Only one stretch of the records below should be repeated. It starts with the line containing "D4: diode BAV21" and goes on through the line containing "IC2 pin BAT: VS -> N5", exactly as written.

(Task input)
_ _ _

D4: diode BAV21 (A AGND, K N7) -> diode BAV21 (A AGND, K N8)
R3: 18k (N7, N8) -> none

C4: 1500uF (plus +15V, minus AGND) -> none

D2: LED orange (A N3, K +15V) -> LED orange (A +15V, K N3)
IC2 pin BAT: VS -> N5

_ _ _

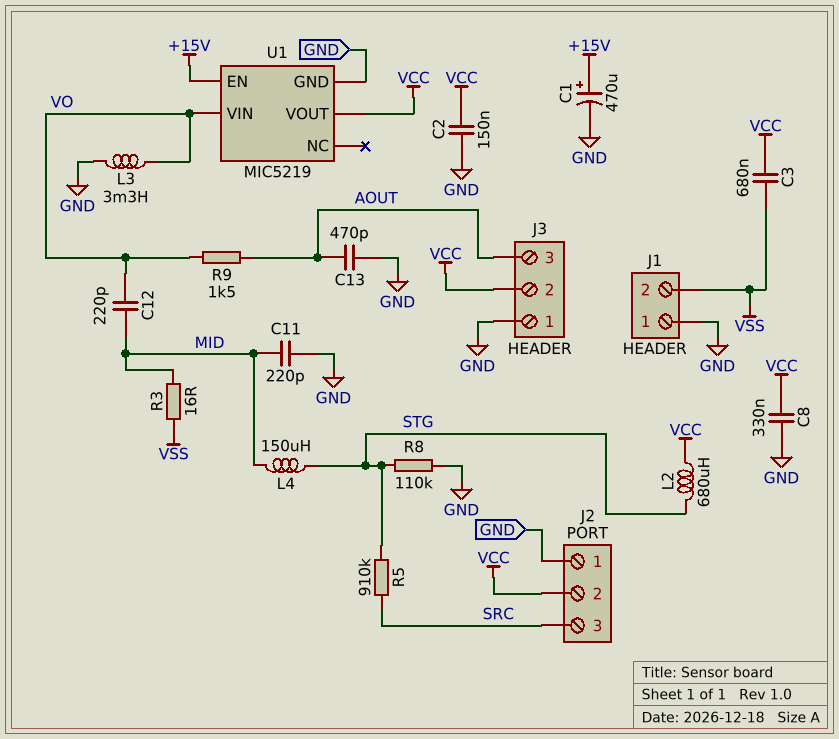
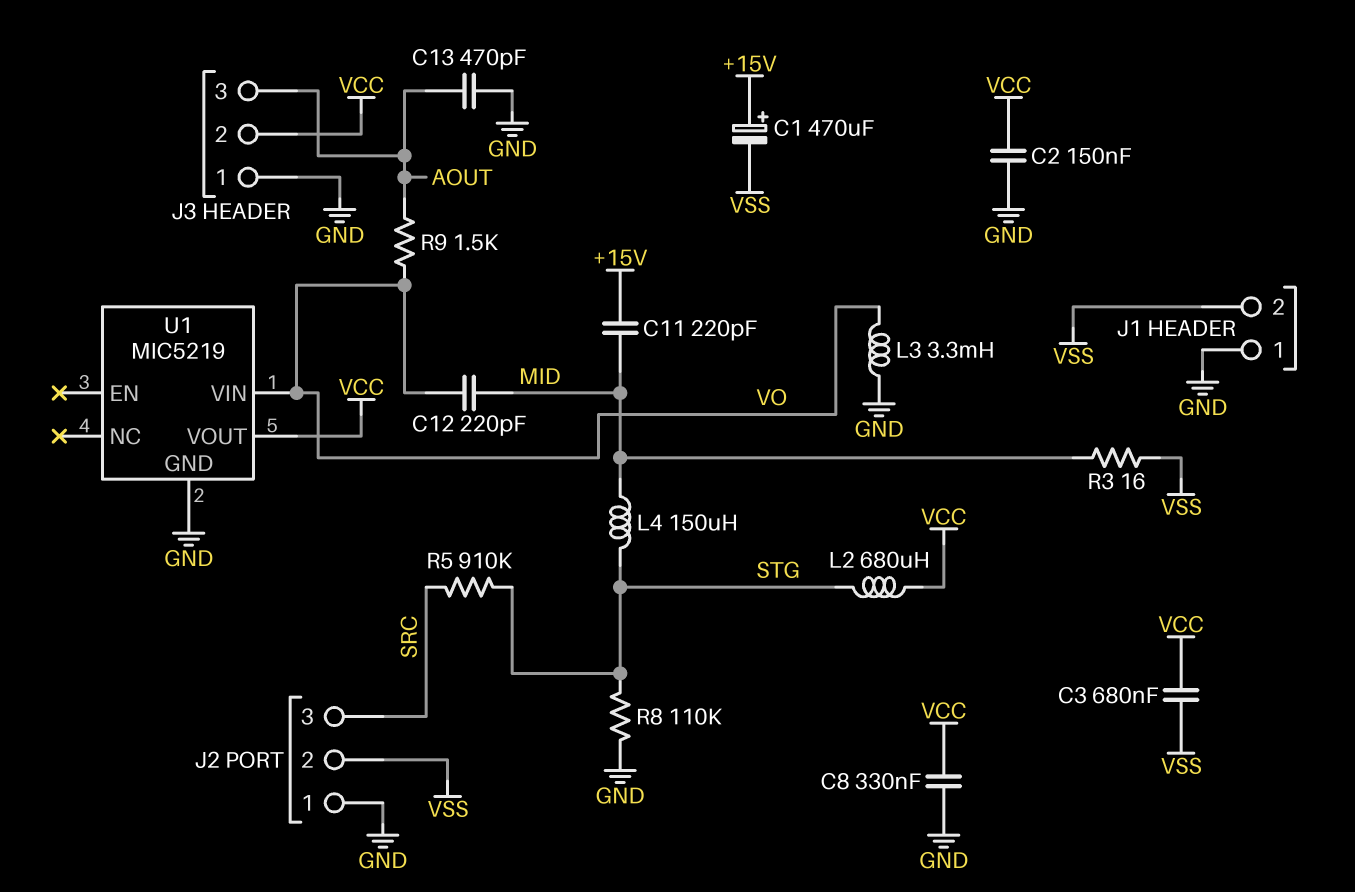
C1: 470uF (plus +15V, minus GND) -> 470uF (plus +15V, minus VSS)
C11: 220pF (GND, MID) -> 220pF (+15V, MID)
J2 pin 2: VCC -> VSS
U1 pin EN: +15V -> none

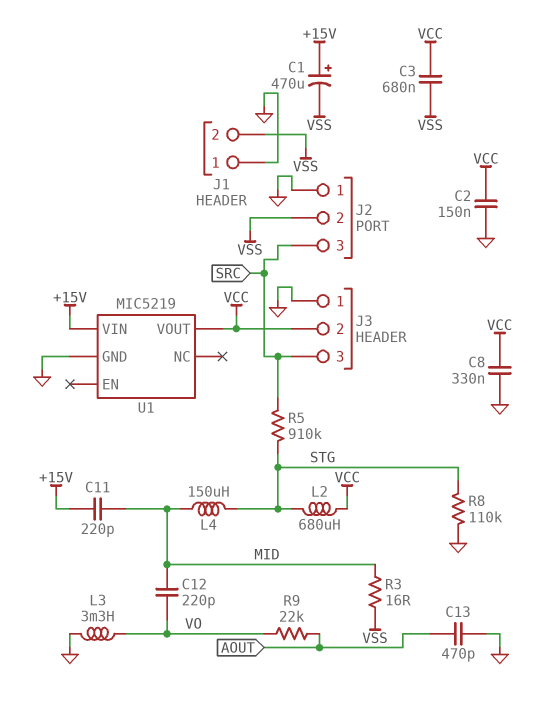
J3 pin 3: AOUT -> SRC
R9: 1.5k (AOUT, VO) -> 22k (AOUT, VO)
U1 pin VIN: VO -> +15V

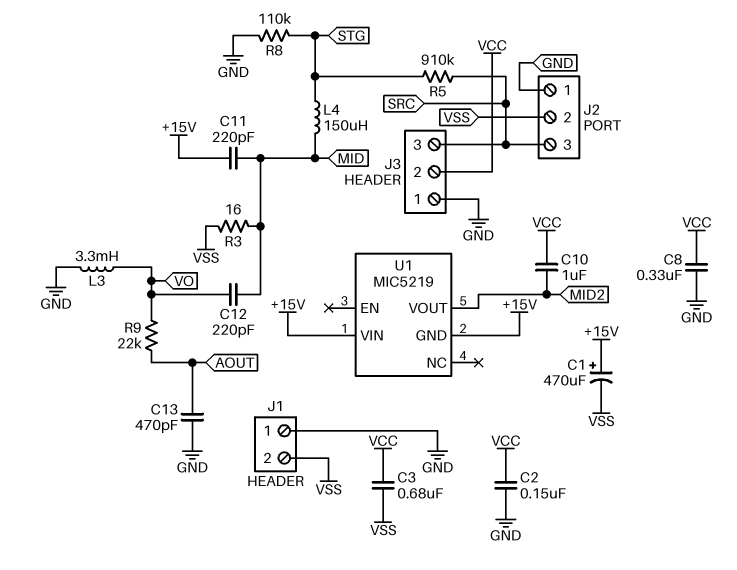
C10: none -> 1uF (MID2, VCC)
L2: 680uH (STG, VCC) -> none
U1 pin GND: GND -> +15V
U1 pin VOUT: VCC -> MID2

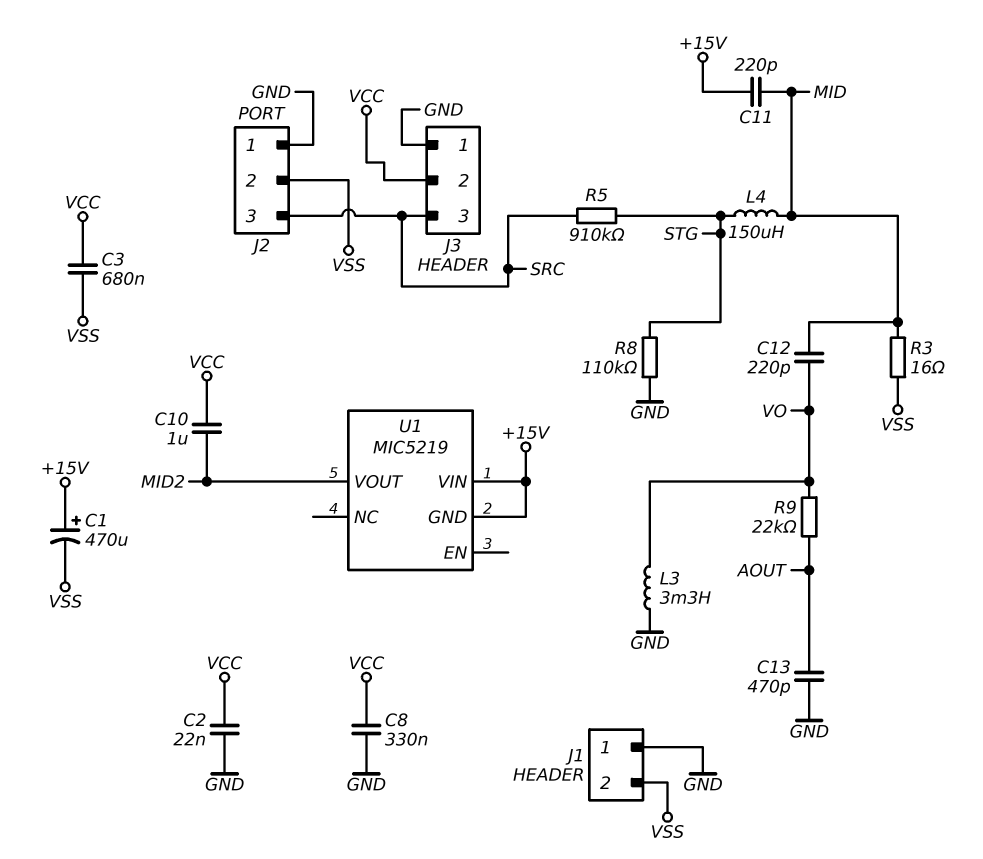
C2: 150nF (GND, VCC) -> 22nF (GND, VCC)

_ _ _

(Answer space)
D4: diode BAV21 (A AGND, K N7) -> diode BAV21 (A AGND, K N8)
R3: 18k (N7, N8) -> none

C4: 1500uF (plus +15V, minus AGND) -> none

D2: LED orange (A N3, K +15V) -> LED orange (A +15V, K N3)
IC2 pin BAT: VS -> N5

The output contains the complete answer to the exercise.